▶ **TASK GOAL**: Report how many lines in the records below contain the string "appoggiatura", giving only the number.

▶ **MATERIAL**:
%%

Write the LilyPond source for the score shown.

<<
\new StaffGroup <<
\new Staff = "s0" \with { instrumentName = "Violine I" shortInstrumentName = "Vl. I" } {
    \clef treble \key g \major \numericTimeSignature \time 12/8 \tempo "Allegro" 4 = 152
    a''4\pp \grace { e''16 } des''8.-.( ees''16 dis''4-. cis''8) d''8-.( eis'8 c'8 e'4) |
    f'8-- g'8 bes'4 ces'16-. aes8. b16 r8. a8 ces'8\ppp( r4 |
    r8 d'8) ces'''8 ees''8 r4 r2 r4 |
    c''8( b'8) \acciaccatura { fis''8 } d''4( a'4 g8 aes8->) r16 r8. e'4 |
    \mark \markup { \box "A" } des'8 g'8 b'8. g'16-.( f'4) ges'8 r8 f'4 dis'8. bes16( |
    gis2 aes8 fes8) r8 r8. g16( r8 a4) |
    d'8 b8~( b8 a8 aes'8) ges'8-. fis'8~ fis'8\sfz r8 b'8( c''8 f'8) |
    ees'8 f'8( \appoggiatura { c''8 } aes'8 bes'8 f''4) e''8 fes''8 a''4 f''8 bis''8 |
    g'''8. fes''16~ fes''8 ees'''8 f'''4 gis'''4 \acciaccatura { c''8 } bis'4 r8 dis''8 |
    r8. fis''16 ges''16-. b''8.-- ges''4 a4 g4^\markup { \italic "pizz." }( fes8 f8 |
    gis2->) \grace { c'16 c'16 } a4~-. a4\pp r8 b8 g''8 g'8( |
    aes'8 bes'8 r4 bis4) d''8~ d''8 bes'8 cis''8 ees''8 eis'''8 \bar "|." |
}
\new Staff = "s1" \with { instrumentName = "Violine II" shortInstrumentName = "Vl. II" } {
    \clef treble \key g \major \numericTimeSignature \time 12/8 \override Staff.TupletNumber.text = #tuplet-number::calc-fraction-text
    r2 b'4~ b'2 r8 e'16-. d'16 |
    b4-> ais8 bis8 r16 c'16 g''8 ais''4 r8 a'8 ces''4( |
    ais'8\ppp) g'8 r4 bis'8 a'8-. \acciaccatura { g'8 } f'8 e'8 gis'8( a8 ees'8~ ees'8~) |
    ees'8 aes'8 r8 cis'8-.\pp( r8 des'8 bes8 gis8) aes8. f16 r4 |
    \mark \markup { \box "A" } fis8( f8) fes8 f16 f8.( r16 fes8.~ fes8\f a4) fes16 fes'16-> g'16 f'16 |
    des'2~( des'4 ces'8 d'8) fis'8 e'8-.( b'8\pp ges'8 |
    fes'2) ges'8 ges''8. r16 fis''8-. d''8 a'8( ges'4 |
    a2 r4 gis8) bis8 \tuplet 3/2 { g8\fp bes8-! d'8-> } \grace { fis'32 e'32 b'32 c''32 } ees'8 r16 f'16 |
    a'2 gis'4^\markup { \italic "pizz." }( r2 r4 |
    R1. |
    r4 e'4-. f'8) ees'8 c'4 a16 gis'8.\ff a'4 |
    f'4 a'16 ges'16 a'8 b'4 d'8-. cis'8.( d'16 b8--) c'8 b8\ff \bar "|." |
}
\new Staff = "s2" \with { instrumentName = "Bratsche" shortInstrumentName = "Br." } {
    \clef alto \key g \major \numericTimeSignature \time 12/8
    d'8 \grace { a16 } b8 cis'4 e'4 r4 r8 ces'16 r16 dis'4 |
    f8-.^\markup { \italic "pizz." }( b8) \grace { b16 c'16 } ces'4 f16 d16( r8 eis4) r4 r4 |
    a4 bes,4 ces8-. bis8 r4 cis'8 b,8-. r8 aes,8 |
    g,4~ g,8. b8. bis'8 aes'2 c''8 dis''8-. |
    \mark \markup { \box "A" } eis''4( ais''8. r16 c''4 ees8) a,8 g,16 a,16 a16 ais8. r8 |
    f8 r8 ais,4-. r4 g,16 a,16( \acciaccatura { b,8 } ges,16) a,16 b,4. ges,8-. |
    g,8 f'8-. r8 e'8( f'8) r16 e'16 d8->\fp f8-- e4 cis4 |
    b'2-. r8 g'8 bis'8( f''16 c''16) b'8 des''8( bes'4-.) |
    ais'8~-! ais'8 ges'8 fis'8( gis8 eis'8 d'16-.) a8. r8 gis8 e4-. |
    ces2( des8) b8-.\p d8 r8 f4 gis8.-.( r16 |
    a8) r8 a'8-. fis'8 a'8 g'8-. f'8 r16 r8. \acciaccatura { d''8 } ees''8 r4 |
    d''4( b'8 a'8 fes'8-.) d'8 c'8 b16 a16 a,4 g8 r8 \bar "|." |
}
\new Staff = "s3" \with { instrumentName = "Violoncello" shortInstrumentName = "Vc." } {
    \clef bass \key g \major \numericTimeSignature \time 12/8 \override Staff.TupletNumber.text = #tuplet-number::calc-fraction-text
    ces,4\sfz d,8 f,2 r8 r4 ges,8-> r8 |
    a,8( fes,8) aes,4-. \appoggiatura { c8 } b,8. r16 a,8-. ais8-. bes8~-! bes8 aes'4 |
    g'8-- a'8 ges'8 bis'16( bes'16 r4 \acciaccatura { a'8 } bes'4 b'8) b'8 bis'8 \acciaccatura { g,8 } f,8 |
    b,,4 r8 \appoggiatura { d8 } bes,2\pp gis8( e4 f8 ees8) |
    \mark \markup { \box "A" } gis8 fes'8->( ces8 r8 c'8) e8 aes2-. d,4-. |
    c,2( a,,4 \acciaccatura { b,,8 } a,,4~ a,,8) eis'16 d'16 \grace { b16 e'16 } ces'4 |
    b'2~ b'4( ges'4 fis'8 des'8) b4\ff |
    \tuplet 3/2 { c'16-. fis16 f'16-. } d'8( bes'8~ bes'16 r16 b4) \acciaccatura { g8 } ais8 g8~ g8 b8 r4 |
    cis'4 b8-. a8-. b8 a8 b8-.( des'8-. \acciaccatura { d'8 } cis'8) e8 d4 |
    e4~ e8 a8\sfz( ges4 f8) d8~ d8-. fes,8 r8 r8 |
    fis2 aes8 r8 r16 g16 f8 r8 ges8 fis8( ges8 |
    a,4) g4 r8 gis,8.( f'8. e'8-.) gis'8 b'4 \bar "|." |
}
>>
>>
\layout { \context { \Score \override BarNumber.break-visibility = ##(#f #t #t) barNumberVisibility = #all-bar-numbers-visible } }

%%
%%

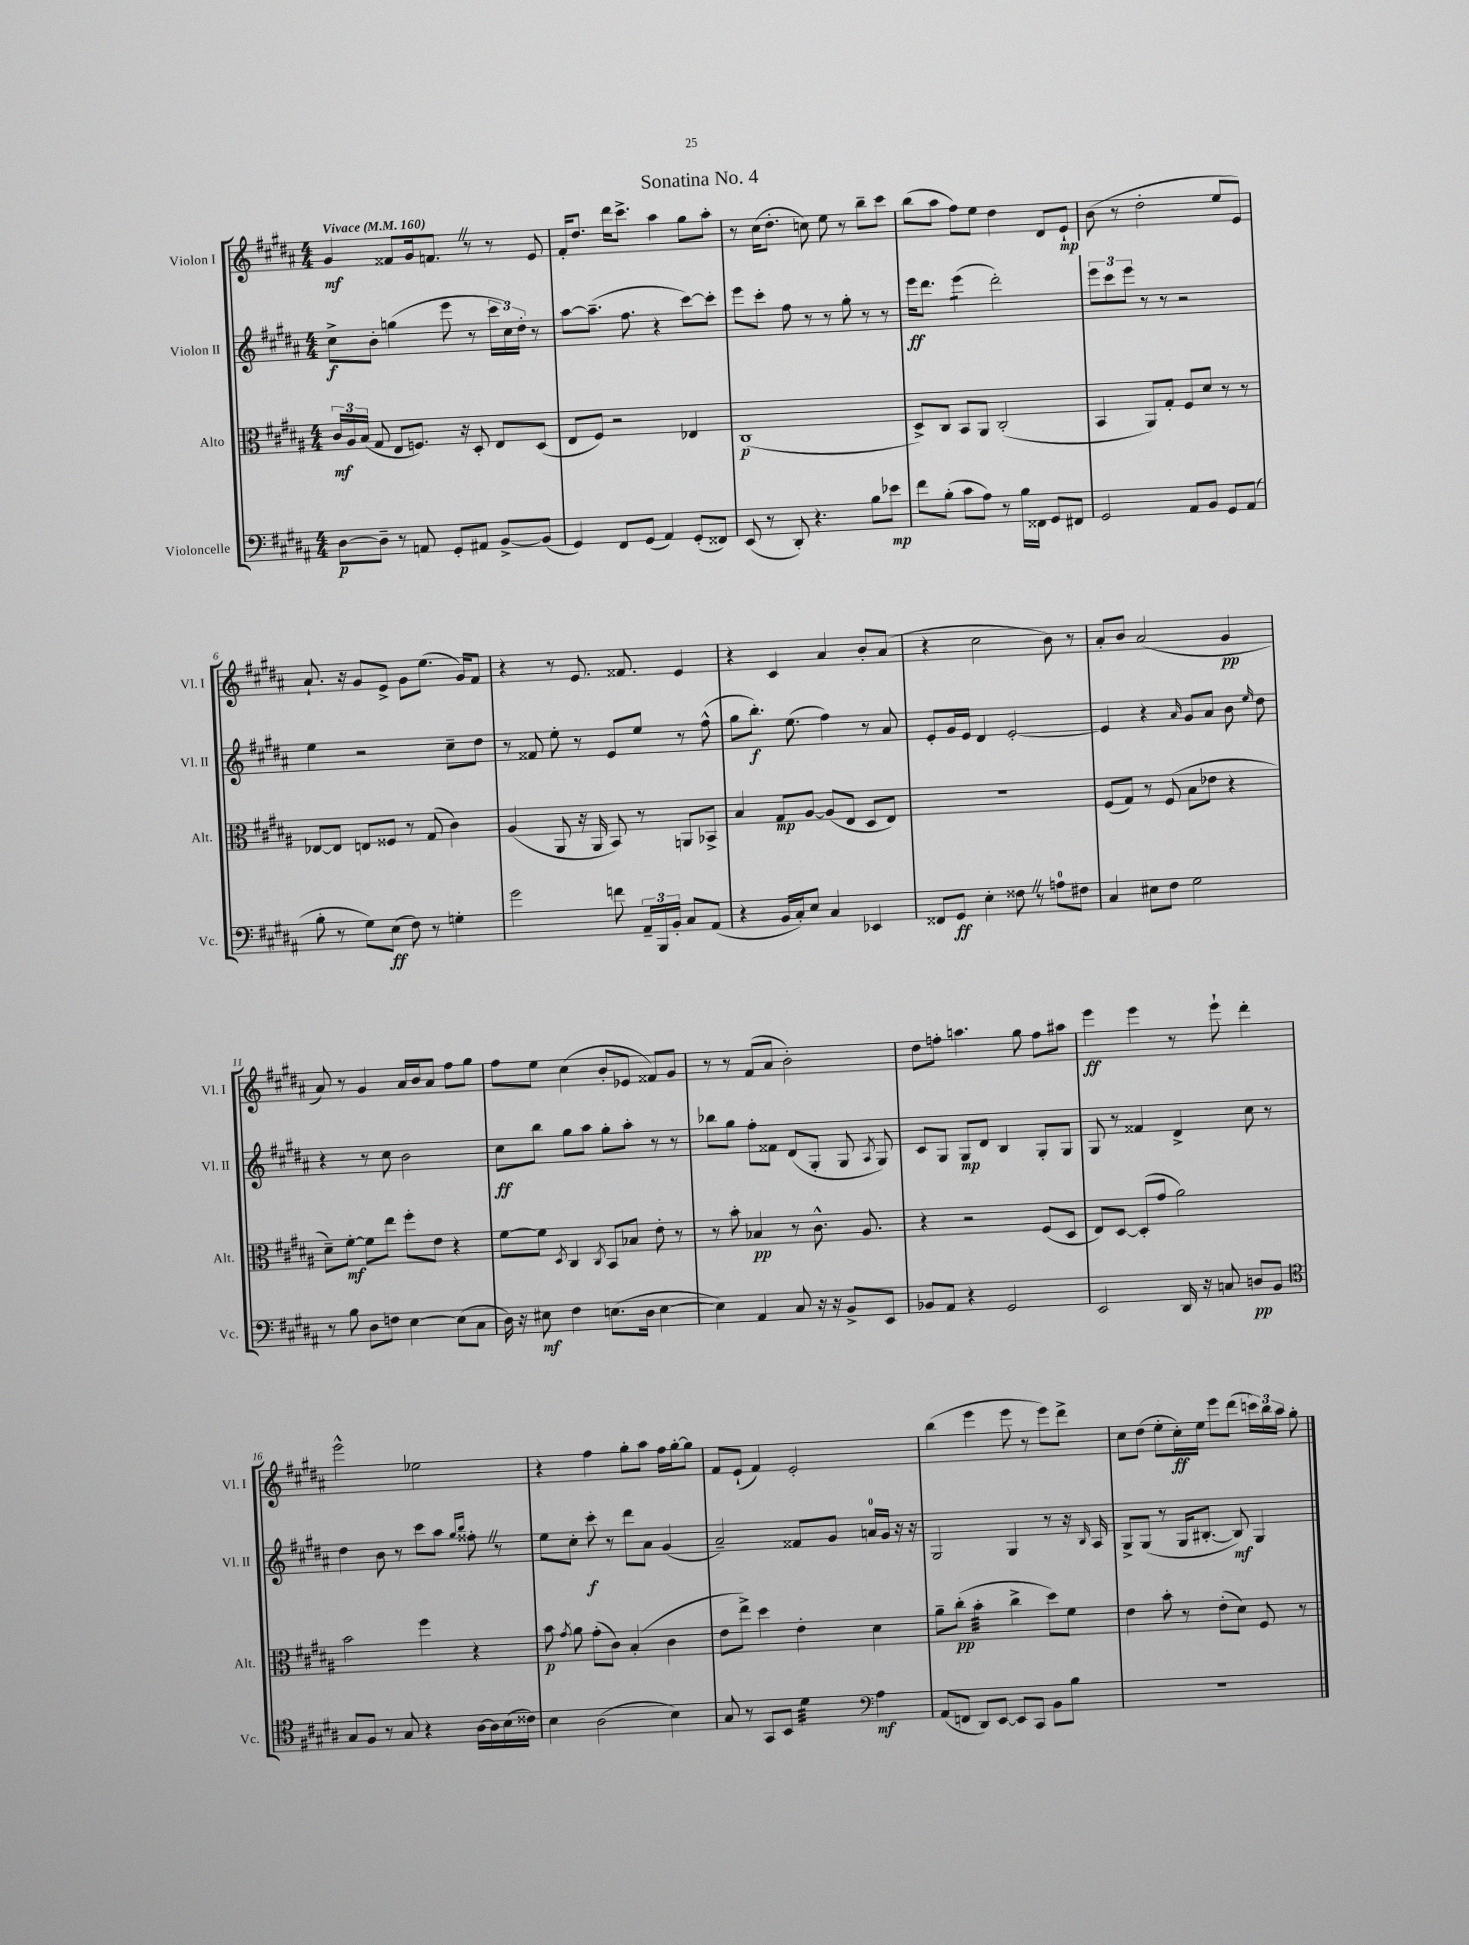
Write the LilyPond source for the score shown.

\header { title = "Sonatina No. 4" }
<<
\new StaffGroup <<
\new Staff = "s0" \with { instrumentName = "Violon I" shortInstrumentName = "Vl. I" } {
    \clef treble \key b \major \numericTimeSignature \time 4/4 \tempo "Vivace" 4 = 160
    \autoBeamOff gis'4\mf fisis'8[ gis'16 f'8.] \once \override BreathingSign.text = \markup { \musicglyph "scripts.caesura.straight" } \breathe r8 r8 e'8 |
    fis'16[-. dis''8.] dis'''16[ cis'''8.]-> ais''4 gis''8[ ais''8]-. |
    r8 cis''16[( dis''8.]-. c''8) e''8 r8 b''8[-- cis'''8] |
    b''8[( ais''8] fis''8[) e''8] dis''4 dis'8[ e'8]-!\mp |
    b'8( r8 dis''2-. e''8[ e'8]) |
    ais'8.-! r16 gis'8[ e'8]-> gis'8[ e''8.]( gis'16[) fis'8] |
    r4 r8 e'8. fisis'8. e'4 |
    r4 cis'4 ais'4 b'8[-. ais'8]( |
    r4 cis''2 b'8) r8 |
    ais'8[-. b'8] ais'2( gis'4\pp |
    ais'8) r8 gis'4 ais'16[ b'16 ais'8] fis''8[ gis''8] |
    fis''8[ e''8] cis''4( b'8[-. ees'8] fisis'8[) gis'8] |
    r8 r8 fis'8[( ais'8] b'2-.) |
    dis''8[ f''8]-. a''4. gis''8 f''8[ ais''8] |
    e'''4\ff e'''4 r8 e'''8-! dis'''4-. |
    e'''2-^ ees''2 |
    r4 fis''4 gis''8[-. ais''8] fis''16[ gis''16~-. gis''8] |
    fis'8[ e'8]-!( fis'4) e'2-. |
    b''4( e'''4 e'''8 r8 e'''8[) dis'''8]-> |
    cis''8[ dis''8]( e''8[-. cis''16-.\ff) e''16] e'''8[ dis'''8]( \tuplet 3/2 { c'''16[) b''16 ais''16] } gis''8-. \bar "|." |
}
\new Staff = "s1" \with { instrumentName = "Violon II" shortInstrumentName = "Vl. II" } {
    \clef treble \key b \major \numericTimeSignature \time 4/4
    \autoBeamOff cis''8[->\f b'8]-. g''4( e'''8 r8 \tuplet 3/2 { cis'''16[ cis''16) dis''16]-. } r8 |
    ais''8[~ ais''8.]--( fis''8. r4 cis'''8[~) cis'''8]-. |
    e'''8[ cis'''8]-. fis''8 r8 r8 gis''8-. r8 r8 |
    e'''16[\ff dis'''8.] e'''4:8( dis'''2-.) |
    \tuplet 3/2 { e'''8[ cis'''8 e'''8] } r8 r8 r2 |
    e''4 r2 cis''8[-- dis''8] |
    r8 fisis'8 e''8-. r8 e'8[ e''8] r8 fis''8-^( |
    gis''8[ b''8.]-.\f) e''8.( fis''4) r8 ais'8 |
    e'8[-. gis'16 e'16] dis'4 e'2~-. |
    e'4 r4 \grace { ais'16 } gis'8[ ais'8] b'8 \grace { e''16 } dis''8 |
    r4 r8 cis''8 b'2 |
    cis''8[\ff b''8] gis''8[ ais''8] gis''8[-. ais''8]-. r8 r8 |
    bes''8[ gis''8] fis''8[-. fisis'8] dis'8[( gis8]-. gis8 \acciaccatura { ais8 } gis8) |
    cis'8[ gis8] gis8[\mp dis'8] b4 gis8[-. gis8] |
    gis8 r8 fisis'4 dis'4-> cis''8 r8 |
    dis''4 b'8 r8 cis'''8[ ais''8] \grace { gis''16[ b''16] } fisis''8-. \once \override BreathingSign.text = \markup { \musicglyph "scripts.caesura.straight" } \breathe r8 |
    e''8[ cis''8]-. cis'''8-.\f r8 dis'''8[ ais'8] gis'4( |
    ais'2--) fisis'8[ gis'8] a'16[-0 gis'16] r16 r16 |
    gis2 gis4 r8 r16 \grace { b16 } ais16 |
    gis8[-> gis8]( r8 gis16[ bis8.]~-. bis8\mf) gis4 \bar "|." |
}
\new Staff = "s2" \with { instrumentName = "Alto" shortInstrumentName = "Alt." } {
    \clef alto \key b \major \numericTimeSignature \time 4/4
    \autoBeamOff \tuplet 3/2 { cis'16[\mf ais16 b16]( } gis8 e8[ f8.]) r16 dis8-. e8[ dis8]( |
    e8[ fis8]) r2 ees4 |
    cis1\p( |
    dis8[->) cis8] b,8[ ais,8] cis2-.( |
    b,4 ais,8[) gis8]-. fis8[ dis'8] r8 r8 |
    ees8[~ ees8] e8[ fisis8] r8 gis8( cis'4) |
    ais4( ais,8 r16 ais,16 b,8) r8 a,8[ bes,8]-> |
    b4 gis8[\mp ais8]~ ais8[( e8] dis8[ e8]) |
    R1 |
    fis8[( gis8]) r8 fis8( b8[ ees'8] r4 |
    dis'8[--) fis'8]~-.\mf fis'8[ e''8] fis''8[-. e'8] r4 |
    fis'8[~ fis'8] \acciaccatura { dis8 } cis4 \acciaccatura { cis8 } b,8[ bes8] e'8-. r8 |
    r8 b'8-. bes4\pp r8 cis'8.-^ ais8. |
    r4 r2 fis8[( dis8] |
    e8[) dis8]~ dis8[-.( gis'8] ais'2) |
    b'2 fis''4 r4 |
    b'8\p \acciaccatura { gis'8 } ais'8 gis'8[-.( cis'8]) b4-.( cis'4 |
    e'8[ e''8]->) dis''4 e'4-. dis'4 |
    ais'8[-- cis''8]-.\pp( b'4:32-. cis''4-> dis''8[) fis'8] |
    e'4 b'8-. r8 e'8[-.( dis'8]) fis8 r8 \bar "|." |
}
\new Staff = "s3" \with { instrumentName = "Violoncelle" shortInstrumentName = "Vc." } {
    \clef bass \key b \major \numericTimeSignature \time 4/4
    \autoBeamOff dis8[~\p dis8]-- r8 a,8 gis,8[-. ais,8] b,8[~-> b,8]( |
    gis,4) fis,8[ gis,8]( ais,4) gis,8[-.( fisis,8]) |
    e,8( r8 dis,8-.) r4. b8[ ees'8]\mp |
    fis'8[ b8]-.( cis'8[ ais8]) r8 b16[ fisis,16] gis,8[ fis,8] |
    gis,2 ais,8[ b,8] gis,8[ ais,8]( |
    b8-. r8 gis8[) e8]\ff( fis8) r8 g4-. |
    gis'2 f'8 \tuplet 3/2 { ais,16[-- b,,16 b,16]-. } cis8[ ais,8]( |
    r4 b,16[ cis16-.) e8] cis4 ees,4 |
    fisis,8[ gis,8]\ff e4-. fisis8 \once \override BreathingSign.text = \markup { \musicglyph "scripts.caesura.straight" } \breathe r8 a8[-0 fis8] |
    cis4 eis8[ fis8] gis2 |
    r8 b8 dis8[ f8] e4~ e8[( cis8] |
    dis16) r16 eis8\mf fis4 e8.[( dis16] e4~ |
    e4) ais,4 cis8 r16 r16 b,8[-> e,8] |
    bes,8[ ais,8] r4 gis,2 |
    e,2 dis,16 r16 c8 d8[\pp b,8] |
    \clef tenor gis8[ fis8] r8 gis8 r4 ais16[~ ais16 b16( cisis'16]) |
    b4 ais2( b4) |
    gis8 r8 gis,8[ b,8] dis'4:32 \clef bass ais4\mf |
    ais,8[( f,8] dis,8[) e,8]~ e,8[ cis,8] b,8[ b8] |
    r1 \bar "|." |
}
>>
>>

%%
%%

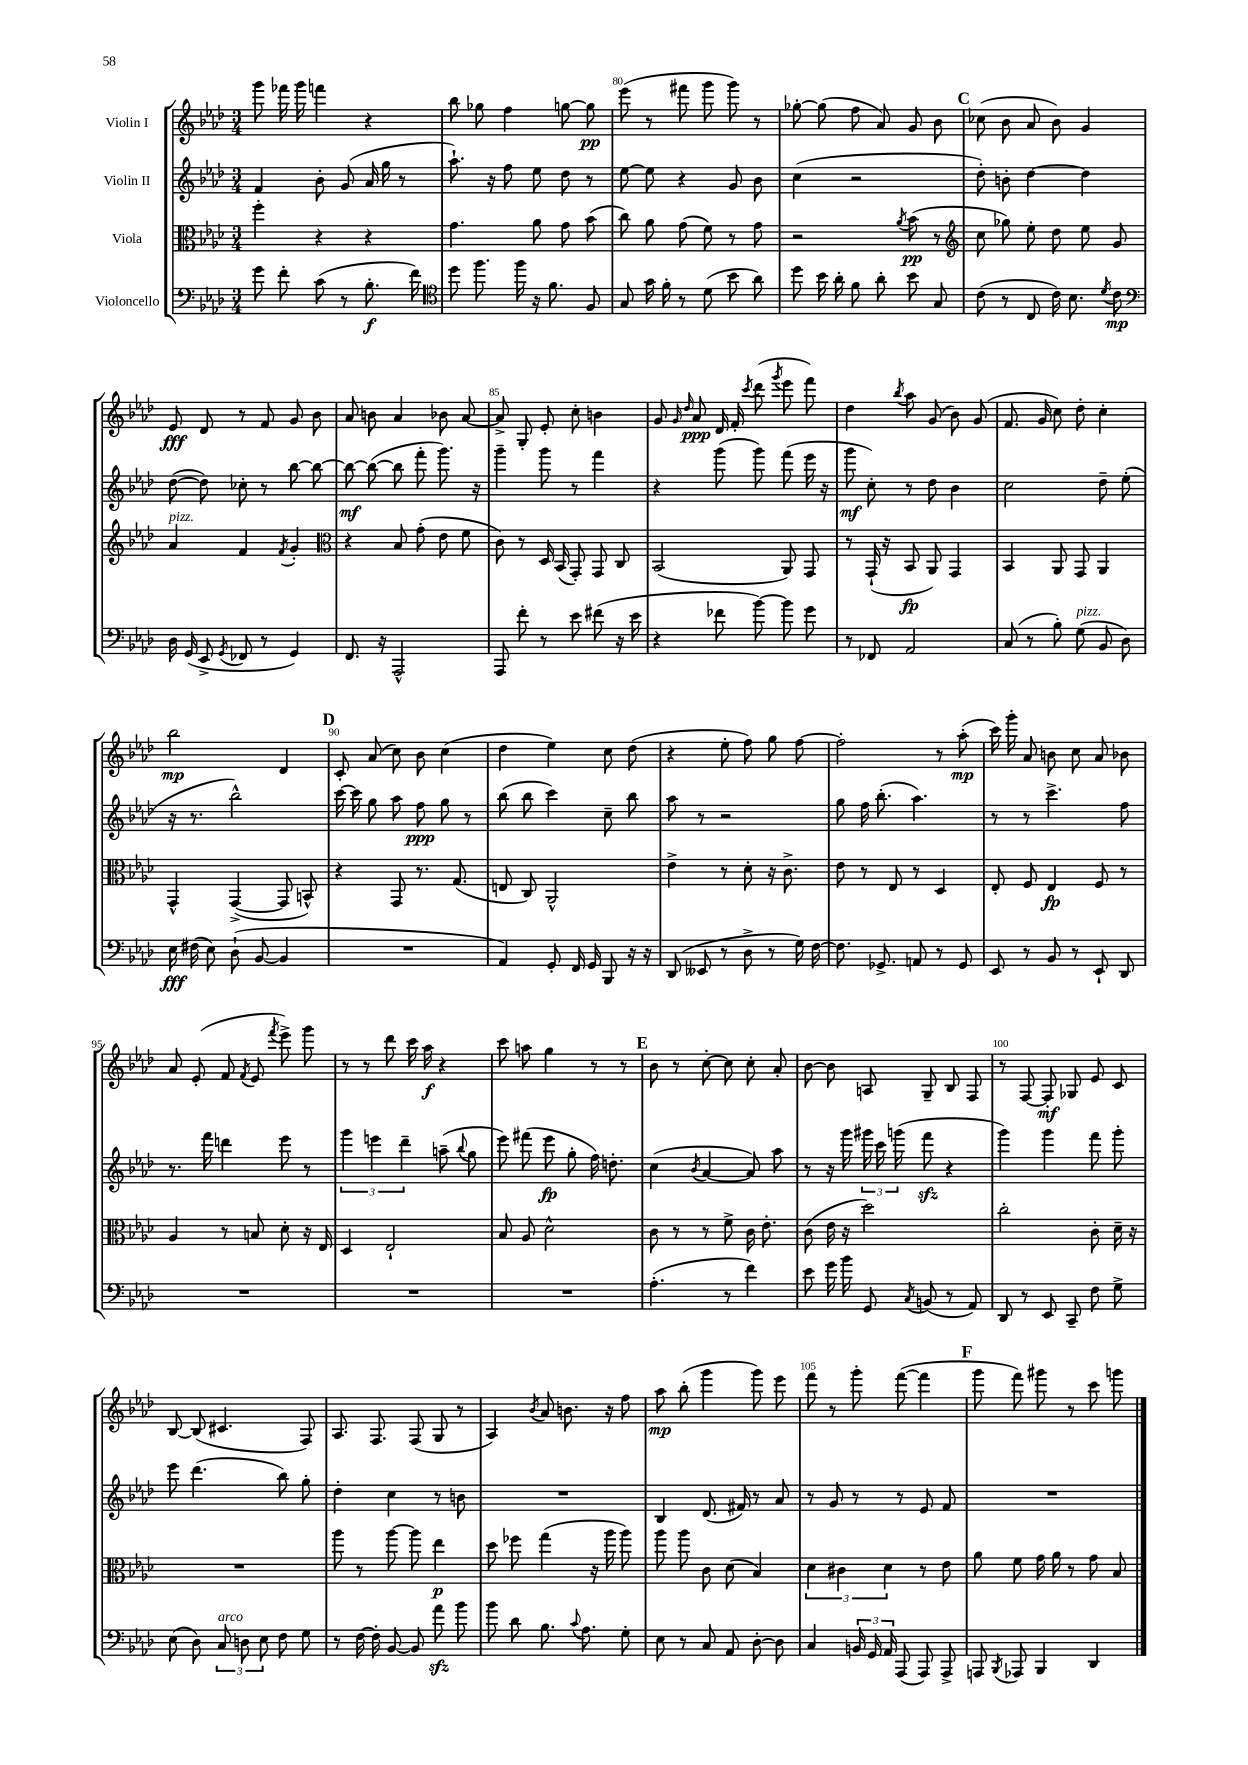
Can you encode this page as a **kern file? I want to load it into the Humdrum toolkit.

%%

▶ **ANSWER TO THIS TASK**: 3